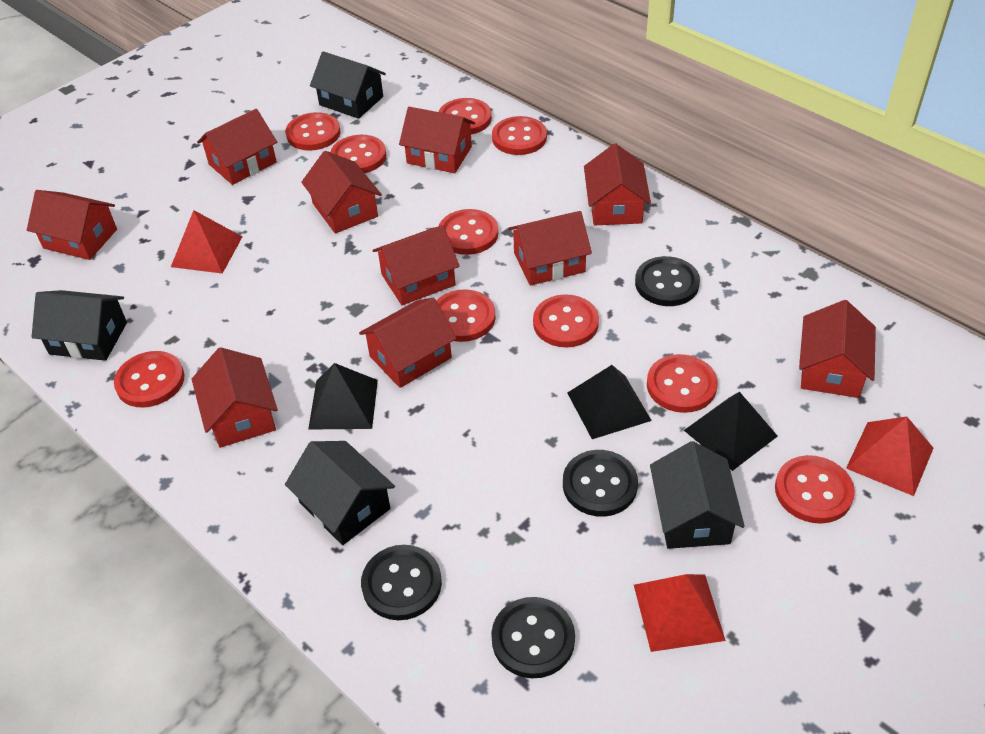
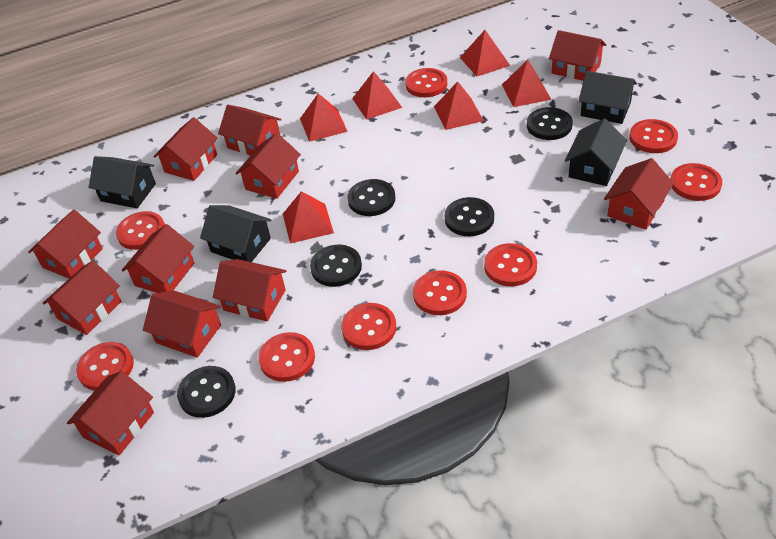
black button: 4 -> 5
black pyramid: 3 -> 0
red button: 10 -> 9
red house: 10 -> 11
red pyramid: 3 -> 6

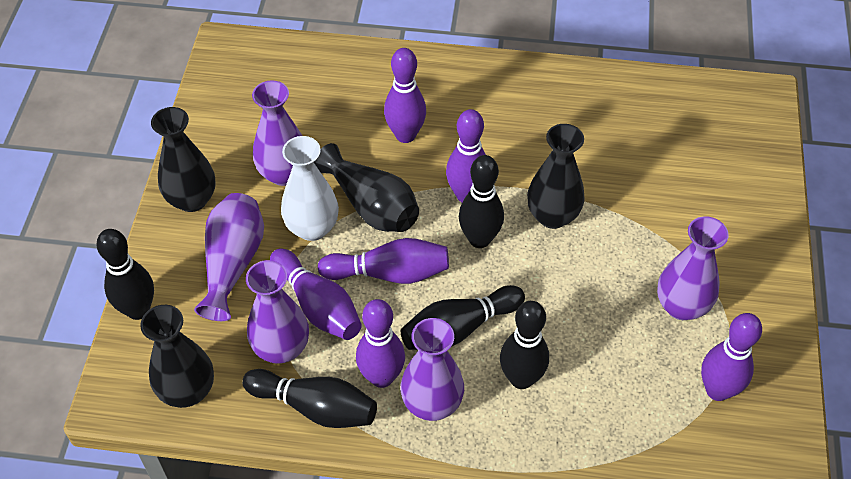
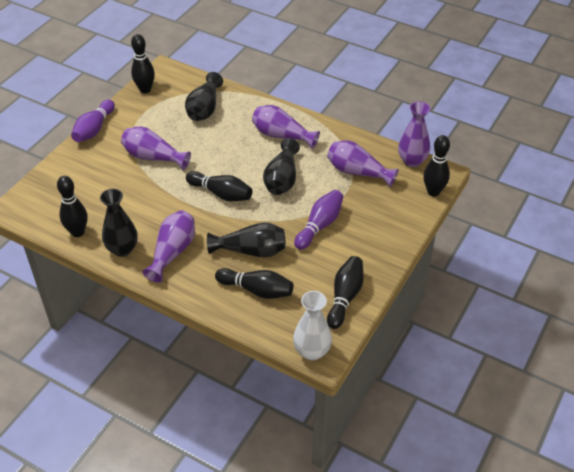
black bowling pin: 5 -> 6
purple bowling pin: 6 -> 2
■ ■ ■ ■ ■ ■ ■
- **YOUR ASSIGNMENT**
Copy each line above where "black" appears.

- **RESPONSE BELOW**
black button: 4 -> 5
black pyramid: 3 -> 0
black bowling pin: 5 -> 6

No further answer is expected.